*** DATA
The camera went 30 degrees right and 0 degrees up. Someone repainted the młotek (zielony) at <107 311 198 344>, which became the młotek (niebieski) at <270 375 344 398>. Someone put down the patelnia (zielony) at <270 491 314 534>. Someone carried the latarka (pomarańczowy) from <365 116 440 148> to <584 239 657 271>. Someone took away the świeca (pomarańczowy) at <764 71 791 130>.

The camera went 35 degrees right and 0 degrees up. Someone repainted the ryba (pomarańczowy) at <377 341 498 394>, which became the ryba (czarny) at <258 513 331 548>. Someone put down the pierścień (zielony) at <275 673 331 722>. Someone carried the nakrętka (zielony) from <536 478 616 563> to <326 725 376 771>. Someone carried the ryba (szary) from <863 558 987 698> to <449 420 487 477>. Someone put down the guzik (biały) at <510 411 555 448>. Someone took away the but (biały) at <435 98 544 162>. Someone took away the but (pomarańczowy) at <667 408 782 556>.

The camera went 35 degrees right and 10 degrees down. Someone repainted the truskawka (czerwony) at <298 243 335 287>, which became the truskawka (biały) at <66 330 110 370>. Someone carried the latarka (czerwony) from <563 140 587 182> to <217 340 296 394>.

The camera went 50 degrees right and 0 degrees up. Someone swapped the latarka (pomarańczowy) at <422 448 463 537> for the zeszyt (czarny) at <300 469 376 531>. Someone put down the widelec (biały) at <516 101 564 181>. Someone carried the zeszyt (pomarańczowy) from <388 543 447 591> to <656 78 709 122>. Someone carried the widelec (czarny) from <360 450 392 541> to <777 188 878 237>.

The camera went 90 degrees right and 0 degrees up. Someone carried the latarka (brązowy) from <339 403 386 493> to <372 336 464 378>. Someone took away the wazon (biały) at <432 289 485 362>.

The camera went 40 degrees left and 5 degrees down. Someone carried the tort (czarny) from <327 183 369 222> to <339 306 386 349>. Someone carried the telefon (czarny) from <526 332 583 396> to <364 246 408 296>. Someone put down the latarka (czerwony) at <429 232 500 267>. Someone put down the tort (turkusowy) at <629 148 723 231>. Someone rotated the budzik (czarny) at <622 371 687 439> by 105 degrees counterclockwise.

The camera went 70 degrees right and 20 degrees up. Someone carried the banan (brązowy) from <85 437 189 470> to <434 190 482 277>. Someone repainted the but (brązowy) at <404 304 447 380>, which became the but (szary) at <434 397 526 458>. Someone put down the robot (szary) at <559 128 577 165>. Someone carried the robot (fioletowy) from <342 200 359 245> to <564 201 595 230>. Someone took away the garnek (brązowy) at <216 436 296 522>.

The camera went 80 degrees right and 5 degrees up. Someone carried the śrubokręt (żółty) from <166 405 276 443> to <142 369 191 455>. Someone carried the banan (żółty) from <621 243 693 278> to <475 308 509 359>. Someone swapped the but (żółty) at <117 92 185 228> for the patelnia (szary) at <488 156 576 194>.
******
[ACTIVITY]
Copy each record from above exactly, and include every line.

[SOLVED PROBLEM]
The camera went 30 degrees right and 0 degrees up. Someone repainted the młotek (zielony) at <107 311 198 344>, which became the młotek (niebieski) at <270 375 344 398>. Someone put down the patelnia (zielony) at <270 491 314 534>. Someone carried the latarka (pomarańczowy) from <365 116 440 148> to <584 239 657 271>. Someone took away the świeca (pomarańczowy) at <764 71 791 130>.

The camera went 35 degrees right and 0 degrees up. Someone repainted the ryba (pomarańczowy) at <377 341 498 394>, which became the ryba (czarny) at <258 513 331 548>. Someone put down the pierścień (zielony) at <275 673 331 722>. Someone carried the nakrętka (zielony) from <536 478 616 563> to <326 725 376 771>. Someone carried the ryba (szary) from <863 558 987 698> to <449 420 487 477>. Someone put down the guzik (biały) at <510 411 555 448>. Someone took away the but (biały) at <435 98 544 162>. Someone took away the but (pomarańczowy) at <667 408 782 556>.

The camera went 35 degrees right and 10 degrees down. Someone repainted the truskawka (czerwony) at <298 243 335 287>, which became the truskawka (biały) at <66 330 110 370>. Someone carried the latarka (czerwony) from <563 140 587 182> to <217 340 296 394>.

The camera went 50 degrees right and 0 degrees up. Someone swapped the latarka (pomarańczowy) at <422 448 463 537> for the zeszyt (czarny) at <300 469 376 531>. Someone put down the widelec (biały) at <516 101 564 181>. Someone carried the zeszyt (pomarańczowy) from <388 543 447 591> to <656 78 709 122>. Someone carried the widelec (czarny) from <360 450 392 541> to <777 188 878 237>.

The camera went 90 degrees right and 0 degrees up. Someone carried the latarka (brązowy) from <339 403 386 493> to <372 336 464 378>. Someone took away the wazon (biały) at <432 289 485 362>.

The camera went 40 degrees left and 5 degrees down. Someone carried the tort (czarny) from <327 183 369 222> to <339 306 386 349>. Someone carried the telefon (czarny) from <526 332 583 396> to <364 246 408 296>. Someone put down the latarka (czerwony) at <429 232 500 267>. Someone put down the tort (turkusowy) at <629 148 723 231>. Someone rotated the budzik (czarny) at <622 371 687 439> by 105 degrees counterclockwise.

The camera went 70 degrees right and 20 degrees up. Someone carried the banan (brązowy) from <85 437 189 470> to <434 190 482 277>. Someone repainted the but (brązowy) at <404 304 447 380>, which became the but (szary) at <434 397 526 458>. Someone put down the robot (szary) at <559 128 577 165>. Someone carried the robot (fioletowy) from <342 200 359 245> to <564 201 595 230>. Someone took away the garnek (brązowy) at <216 436 296 522>.

The camera went 80 degrees right and 5 degrees up. Someone carried the śrubokręt (żółty) from <166 405 276 443> to <142 369 191 455>. Someone carried the banan (żółty) from <621 243 693 278> to <475 308 509 359>. Someone swapped the but (żółty) at <117 92 185 228> for the patelnia (szary) at <488 156 576 194>.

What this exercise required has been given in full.